# Action item
Every line from the one holding "D3: LED (A IND, K" through the one holding "J2 pin 2: +12V -> GND" in the data below must be returned exactly, both ends included, with pictures left out and nothing else added.
++++ Extracted records ++++
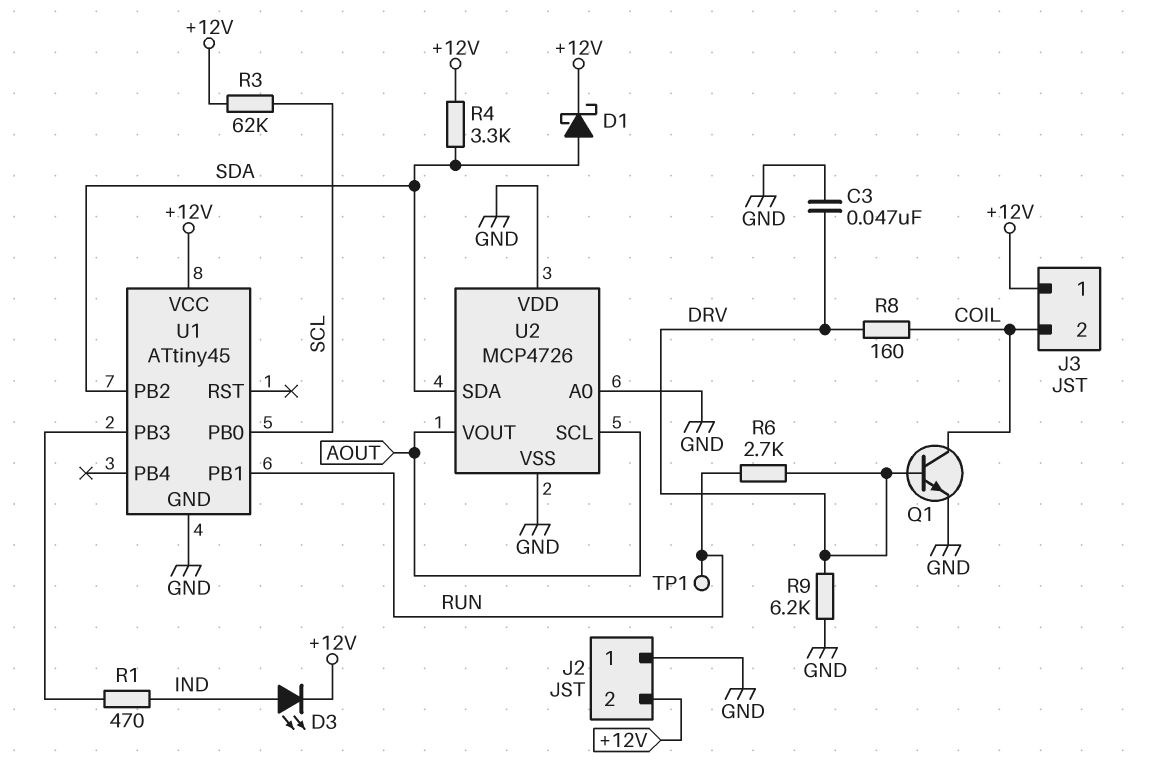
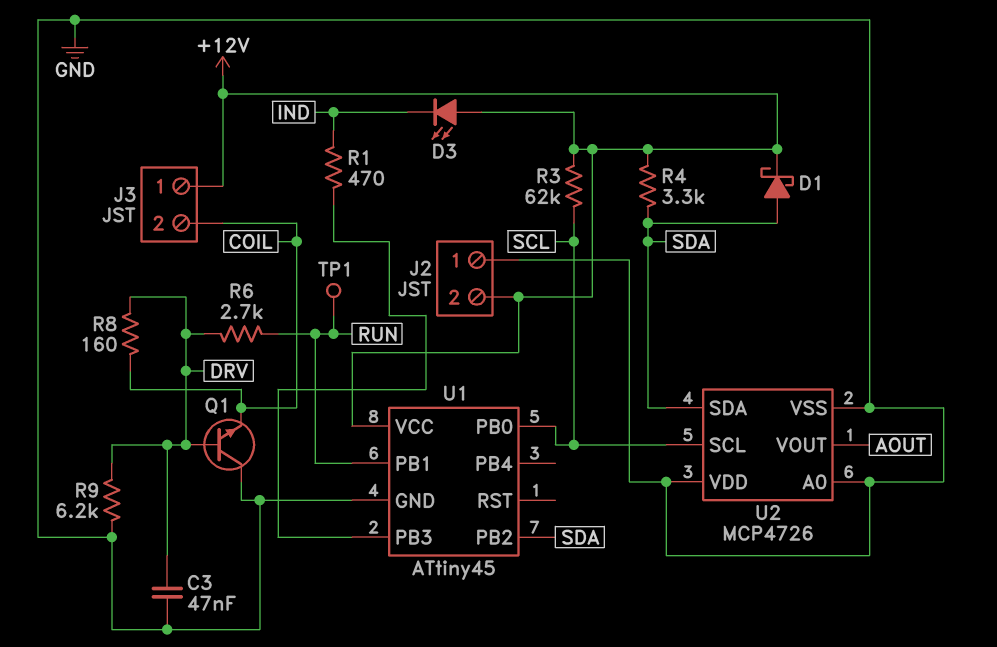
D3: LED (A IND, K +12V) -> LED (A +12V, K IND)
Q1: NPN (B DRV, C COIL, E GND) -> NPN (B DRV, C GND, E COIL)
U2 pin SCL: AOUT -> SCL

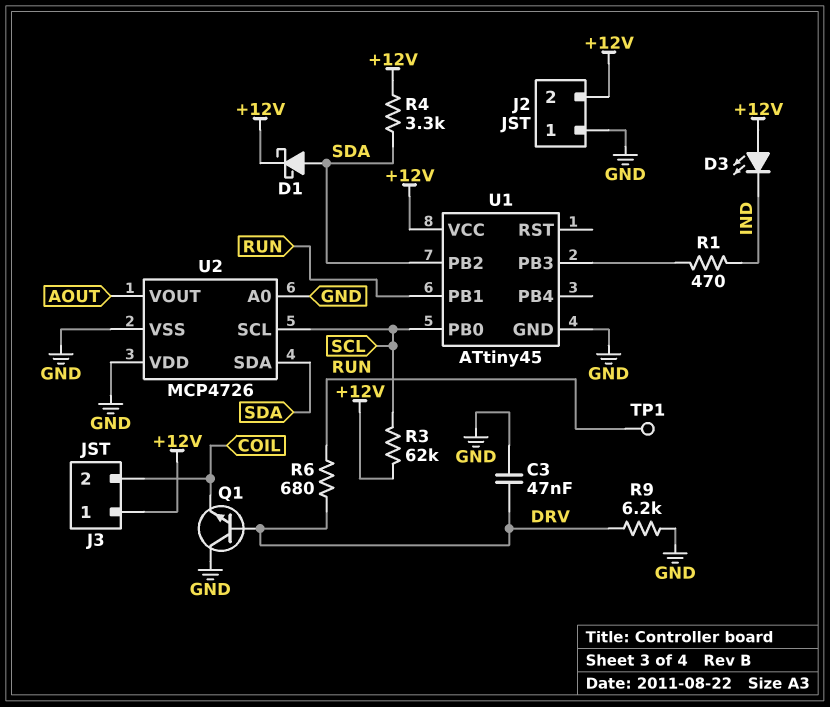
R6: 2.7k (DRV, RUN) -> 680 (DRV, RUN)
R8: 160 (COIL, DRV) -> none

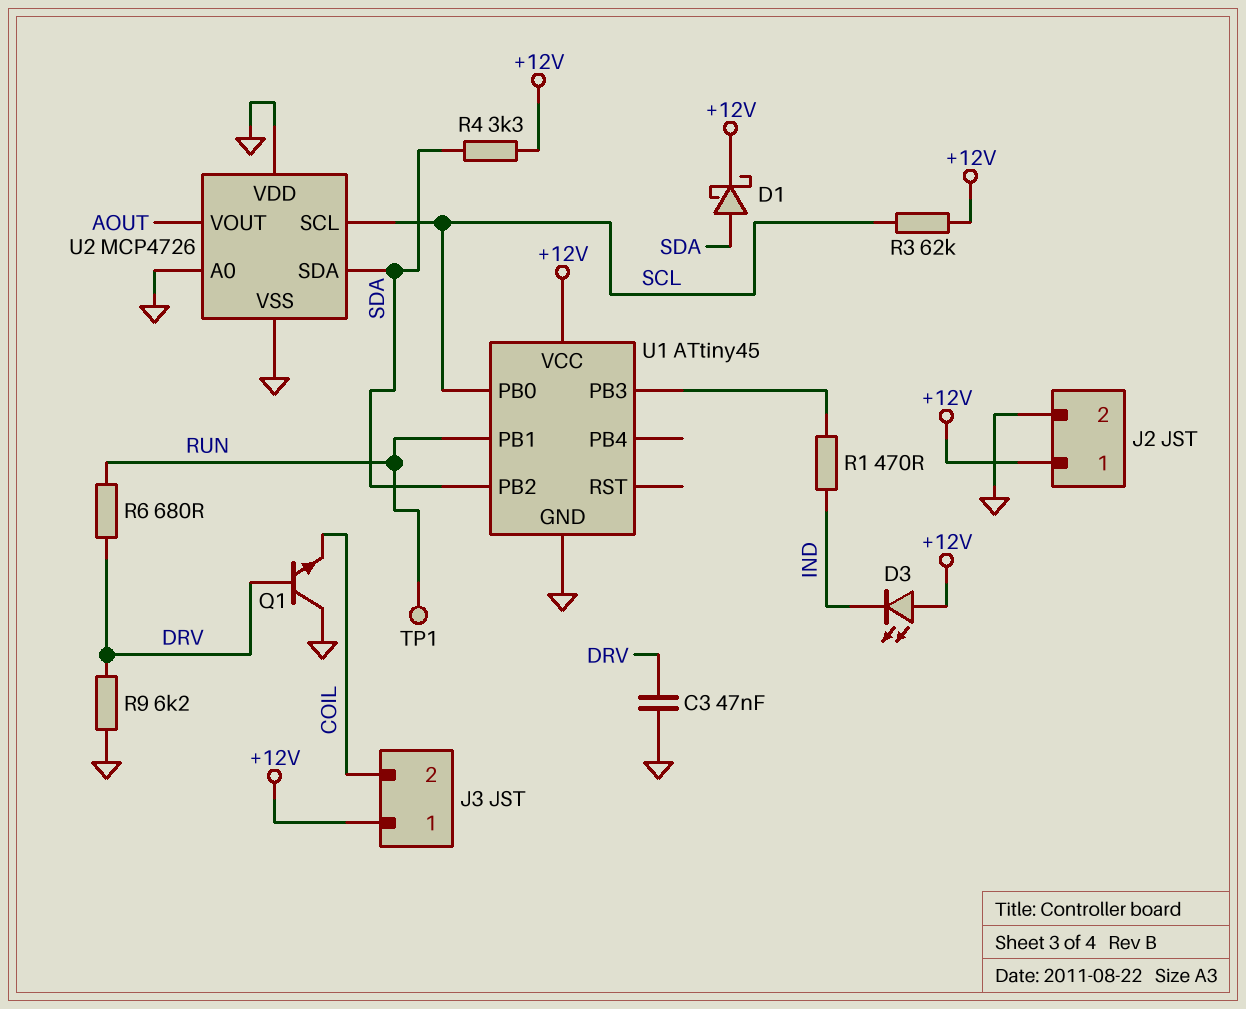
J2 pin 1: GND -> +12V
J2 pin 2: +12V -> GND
++++
++++ Extracted records ++++
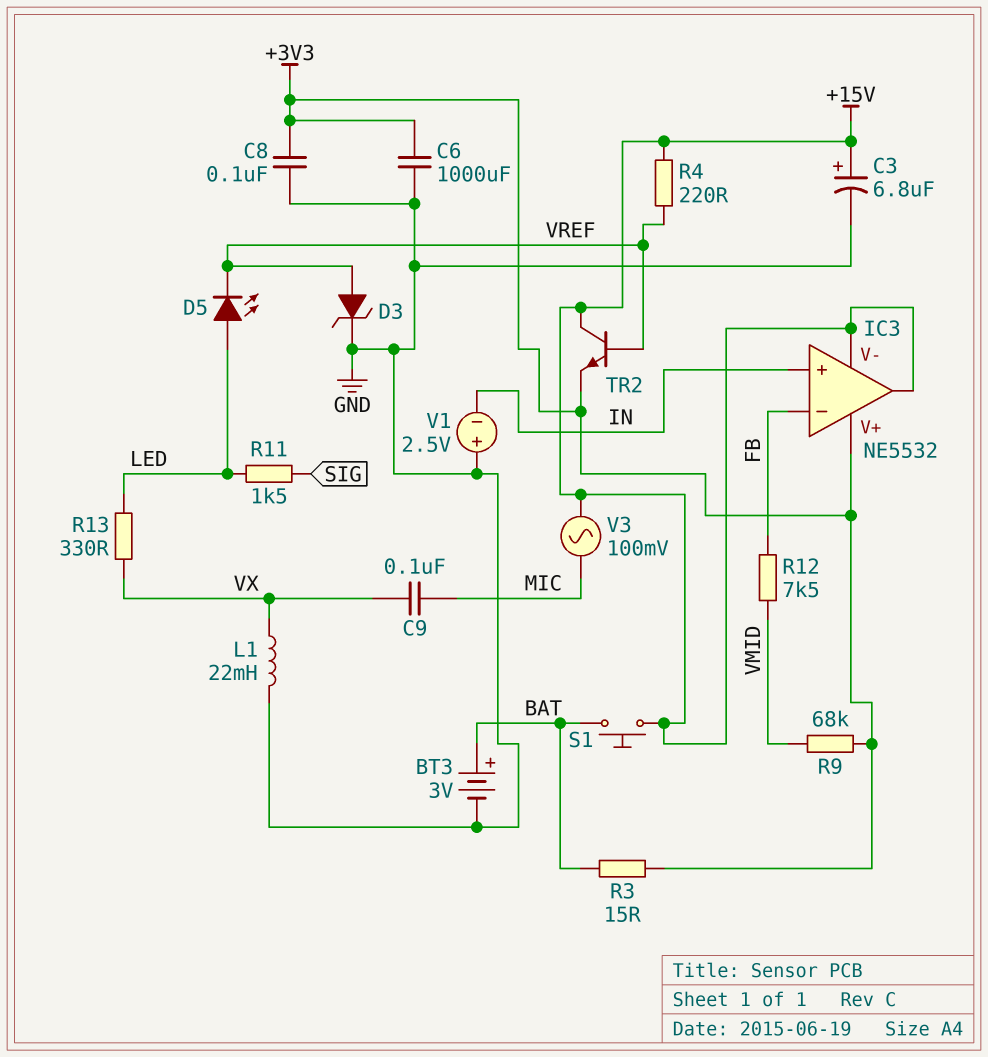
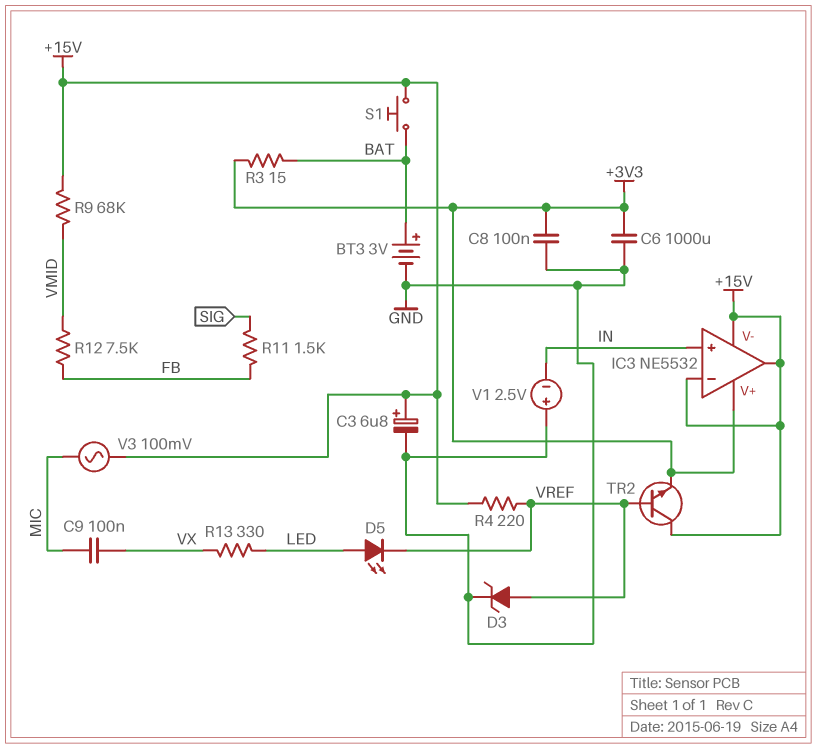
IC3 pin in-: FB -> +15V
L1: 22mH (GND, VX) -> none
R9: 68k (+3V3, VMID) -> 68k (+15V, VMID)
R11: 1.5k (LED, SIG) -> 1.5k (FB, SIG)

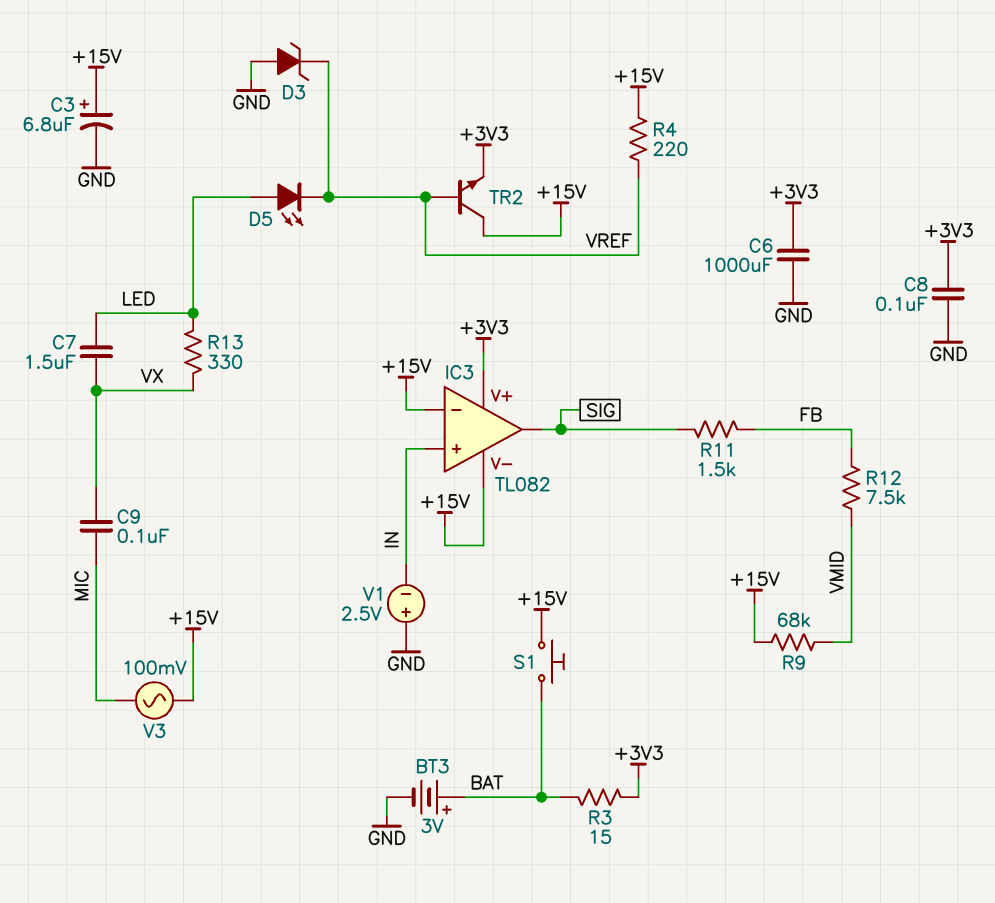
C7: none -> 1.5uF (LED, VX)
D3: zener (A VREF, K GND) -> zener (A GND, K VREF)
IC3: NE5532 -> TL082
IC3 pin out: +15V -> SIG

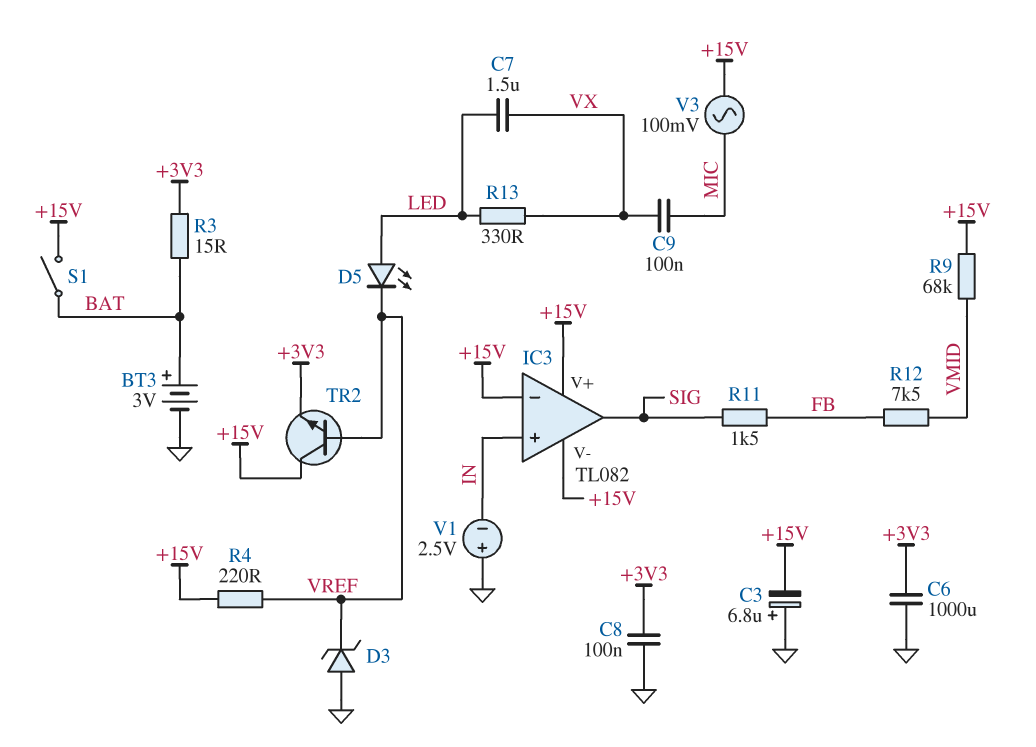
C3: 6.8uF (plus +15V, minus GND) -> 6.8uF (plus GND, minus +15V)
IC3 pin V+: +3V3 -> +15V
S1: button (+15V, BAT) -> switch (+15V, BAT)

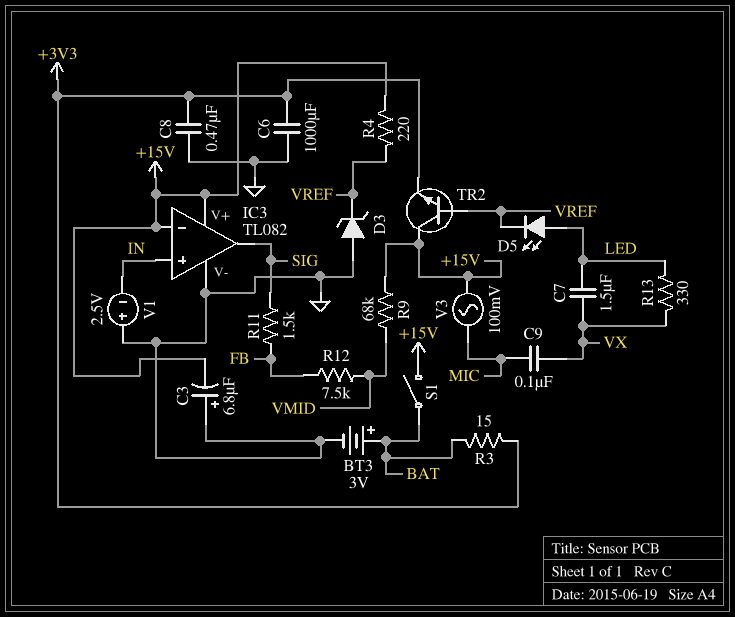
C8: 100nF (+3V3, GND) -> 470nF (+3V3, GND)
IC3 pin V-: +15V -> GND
++++
# Solved exercise
D3: LED (A IND, K +12V) -> LED (A +12V, K IND)
Q1: NPN (B DRV, C COIL, E GND) -> NPN (B DRV, C GND, E COIL)
U2 pin SCL: AOUT -> SCL

R6: 2.7k (DRV, RUN) -> 680 (DRV, RUN)
R8: 160 (COIL, DRV) -> none

J2 pin 1: GND -> +12V
J2 pin 2: +12V -> GND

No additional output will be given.